◆ **GOAL OF THE EXERCISE**
Transcribe the listing below verbatim, omitting pictures.

◆ **ENTRIES PROVIDED**
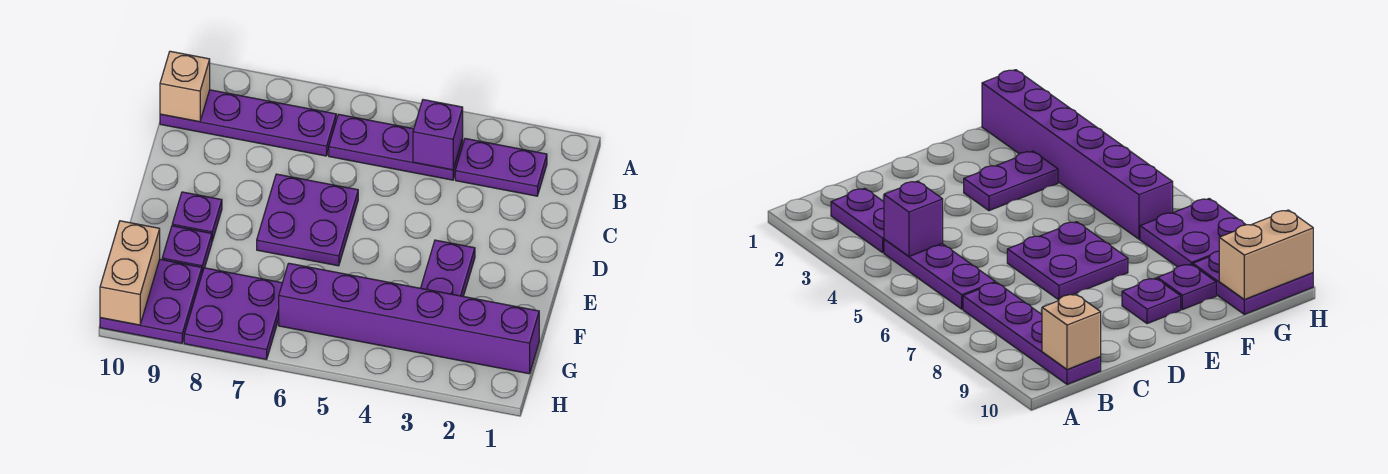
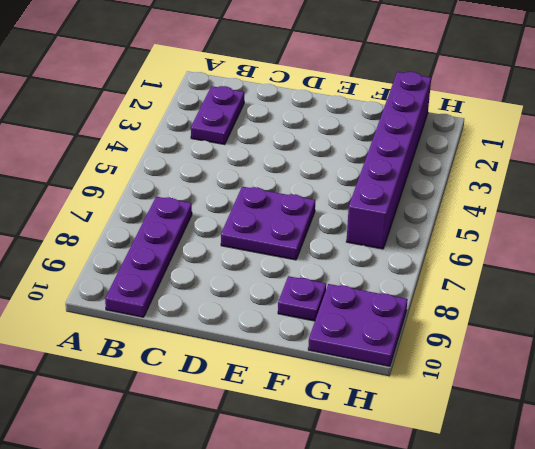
none -> purple plate B4:B6 level 1
none -> purple plate E3:F3 level 1
none -> purple plate E9 level 1

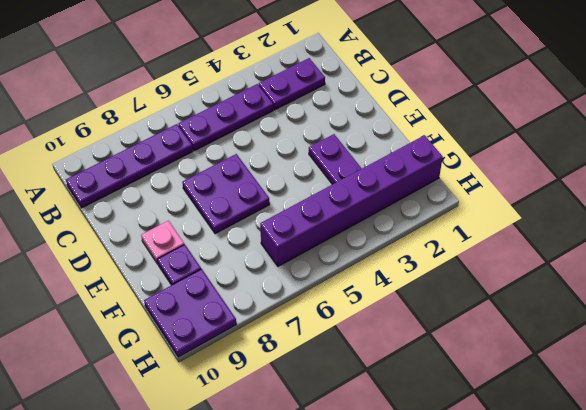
pink plate E9 level 1 -> purple plate E9 level 1
none -> purple plate G7:H8 level 1
none -> purple brick B4 level 2
none -> tan brick B10 level 2

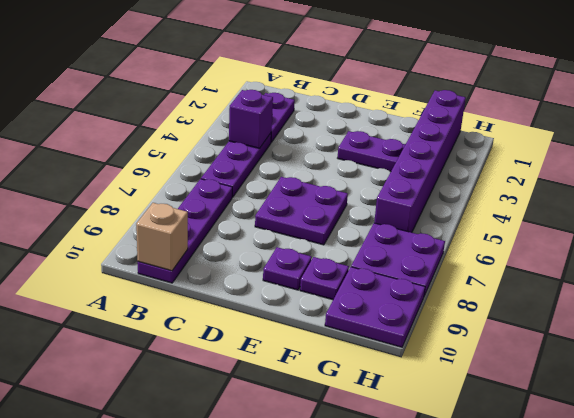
none -> tan brick G10:H10 level 2

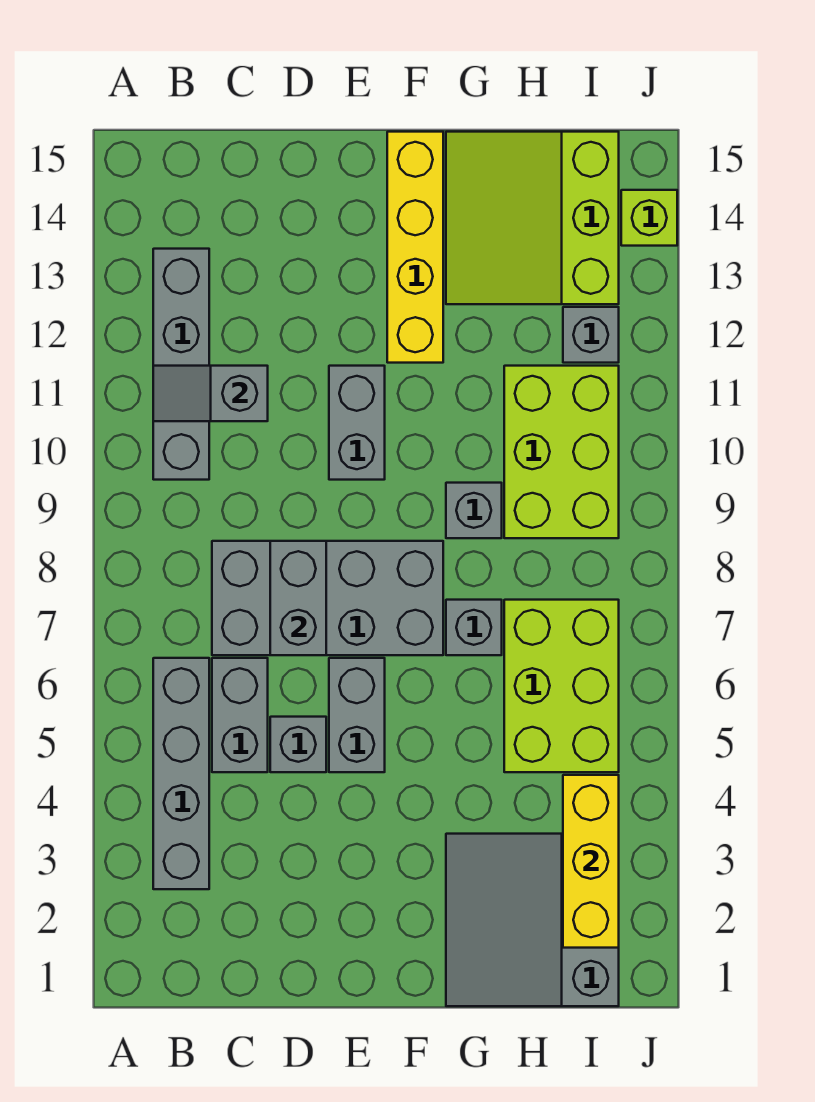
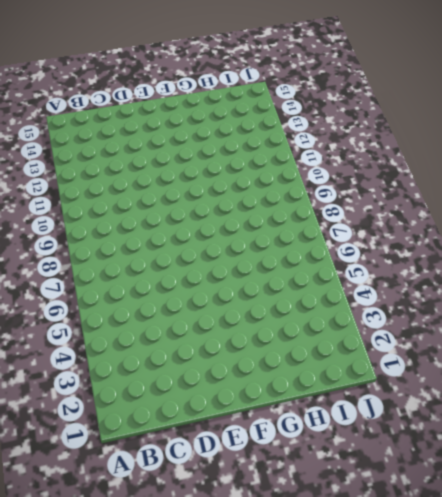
none -> grey brick B3:B6 level 1
none -> grey brick B10:B13 level 1
none -> grey brick C5:C6 level 1

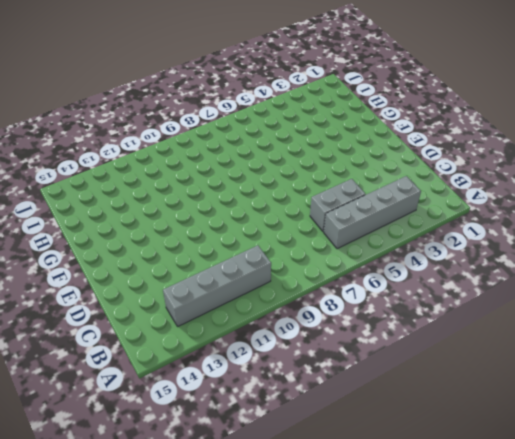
none -> grey brick C7:F8 level 1
none -> grey brick D5 level 1
none -> grey brick E5:E6 level 1

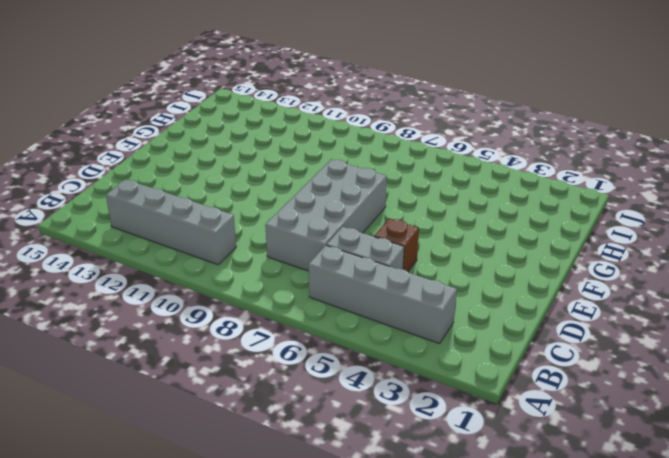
brown brick D5 level 1 -> grey brick D5 level 1
none -> grey brick E5:E6 level 1
none -> grey brick E10:E11 level 1
none -> yellow brick F12:F15 level 1

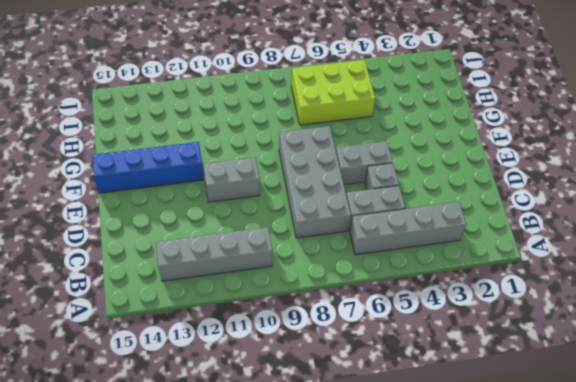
blue brick F12:F15 level 1 -> yellow brick F12:F15 level 1
none -> grey slope G1:I3 level 1 top I
none -> grey brick G7 level 1
none -> grey brick G9 level 1

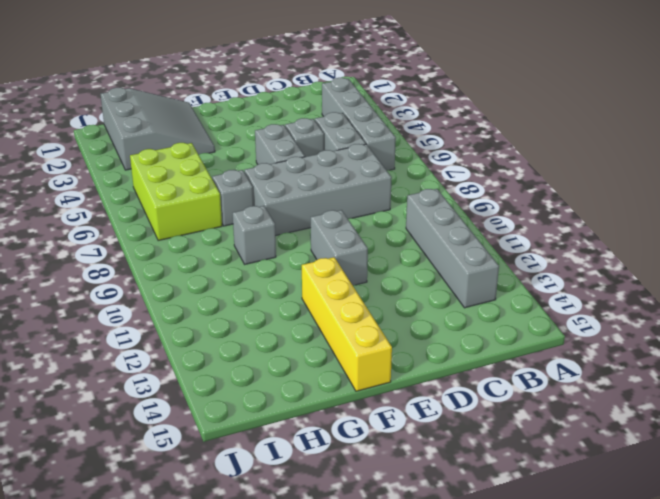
none -> lime slope G13:I15 level 1 top I
none -> lime brick H9:I11 level 1
none -> grey brick I12 level 1

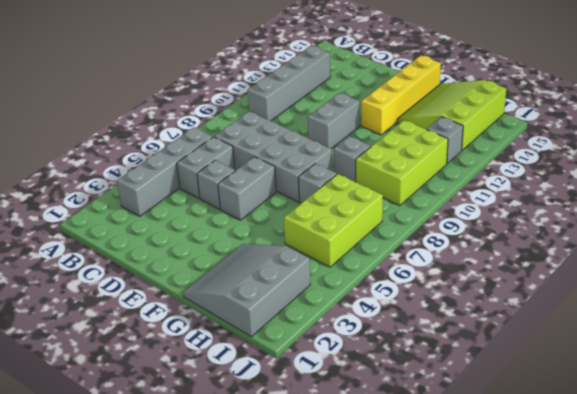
none -> lime brick J14 level 1
none -> grey slope B11:C11 level 2 top C
none -> grey brick D7:D8 level 2

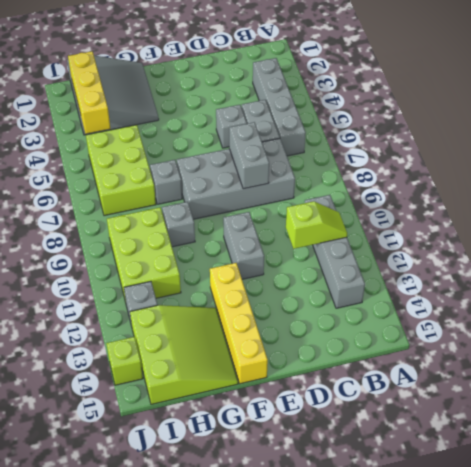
lime slope B11:C11 level 2 top C -> grey slope B11:C11 level 2 top C
none -> grey brick E5:E6 level 1

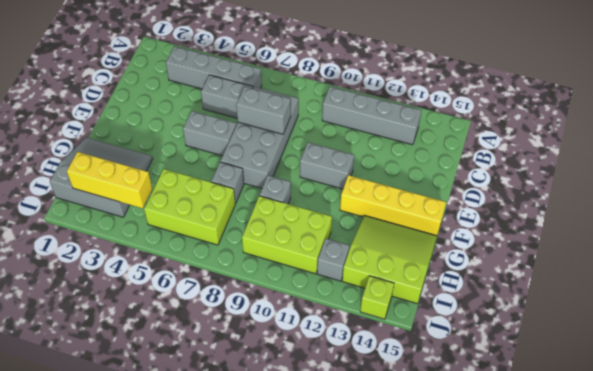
none -> grey brick D5 level 1
none -> grey slope B11:C11 level 2 top C

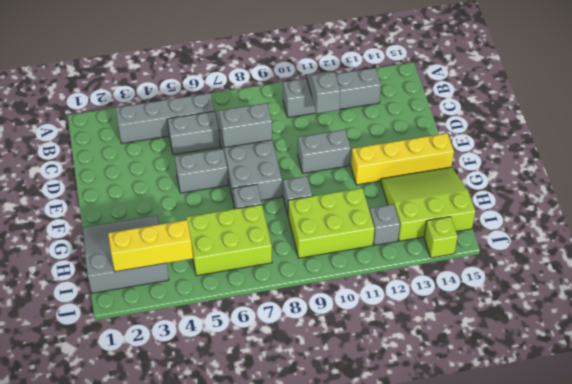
none -> grey brick D5 level 1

◆ **RESPONSE TO THIS TASK**
none -> purple plate B4:B6 level 1
none -> purple plate E3:F3 level 1
none -> purple plate E9 level 1

pink plate E9 level 1 -> purple plate E9 level 1
none -> purple plate G7:H8 level 1
none -> purple brick B4 level 2
none -> tan brick B10 level 2

none -> tan brick G10:H10 level 2

none -> grey brick B3:B6 level 1
none -> grey brick B10:B13 level 1
none -> grey brick C5:C6 level 1

none -> grey brick C7:F8 level 1
none -> grey brick D5 level 1
none -> grey brick E5:E6 level 1

brown brick D5 level 1 -> grey brick D5 level 1
none -> grey brick E5:E6 level 1
none -> grey brick E10:E11 level 1
none -> yellow brick F12:F15 level 1

blue brick F12:F15 level 1 -> yellow brick F12:F15 level 1
none -> grey slope G1:I3 level 1 top I
none -> grey brick G7 level 1
none -> grey brick G9 level 1

none -> lime slope G13:I15 level 1 top I
none -> lime brick H9:I11 level 1
none -> grey brick I12 level 1

none -> lime brick J14 level 1
none -> grey slope B11:C11 level 2 top C
none -> grey brick D7:D8 level 2

lime slope B11:C11 level 2 top C -> grey slope B11:C11 level 2 top C
none -> grey brick E5:E6 level 1

none -> grey brick D5 level 1
none -> grey slope B11:C11 level 2 top C

none -> grey brick D5 level 1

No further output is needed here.